» **Task details**: Copy out the line containing "brown pear: 0 -> 2" and each line after it, through the last one in the material, exactly as written.

» **Records to use**:
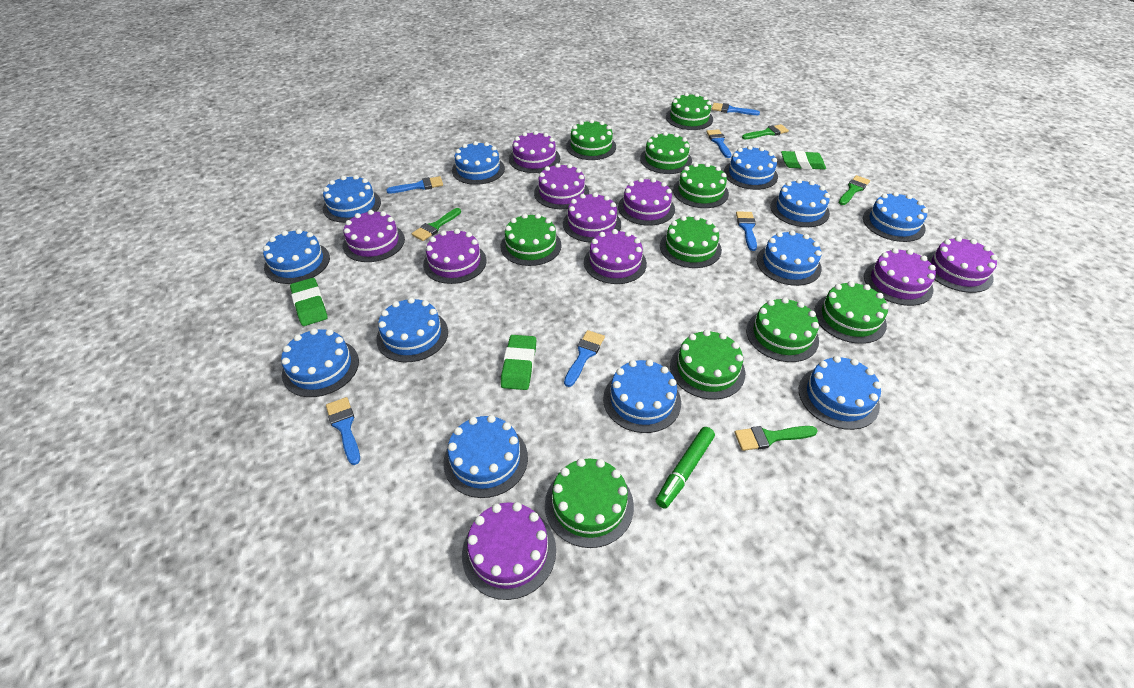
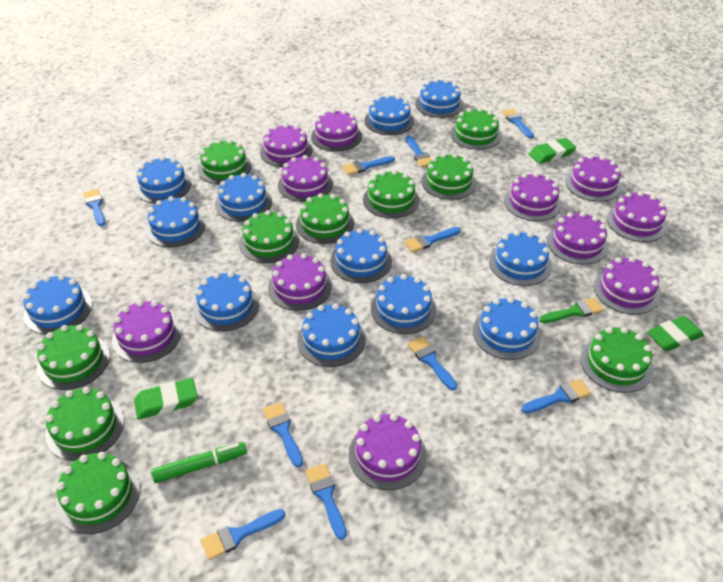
blue brush: 6 -> 10
green brush: 4 -> 1
purple cake: 10 -> 11

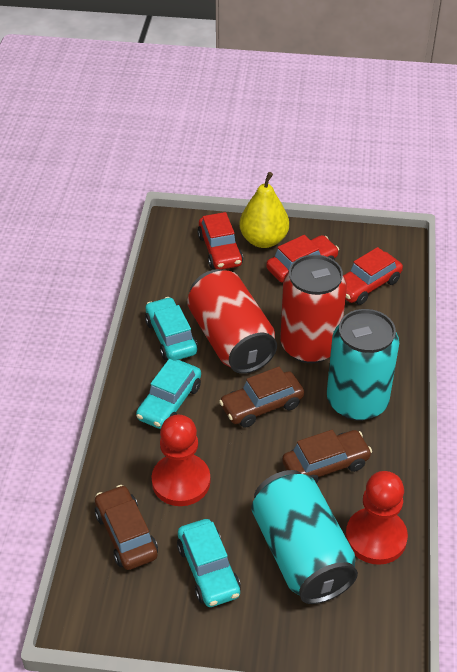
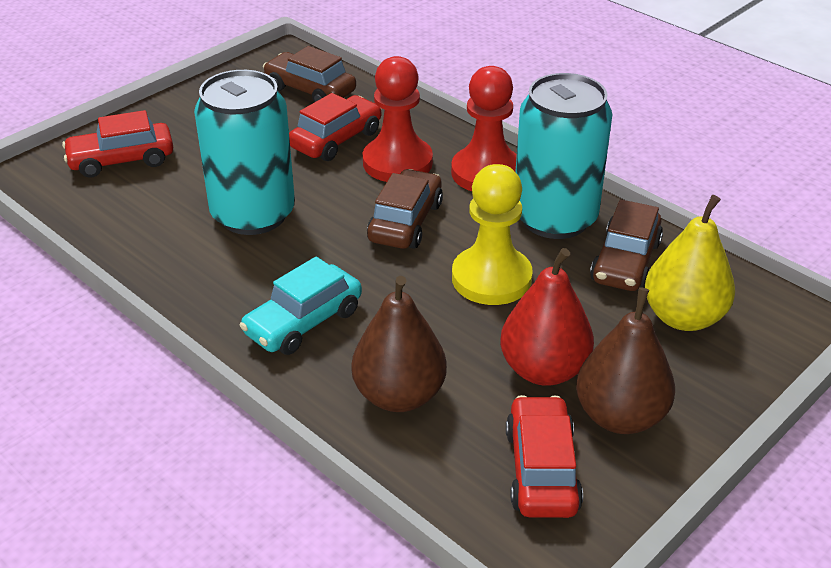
brown pear: 0 -> 2
red can: 2 -> 0
red pear: 0 -> 1
turquoise car: 3 -> 1
yellow pawn: 0 -> 1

» **Solution for this task**:
brown pear: 0 -> 2
red can: 2 -> 0
red pear: 0 -> 1
turquoise car: 3 -> 1
yellow pawn: 0 -> 1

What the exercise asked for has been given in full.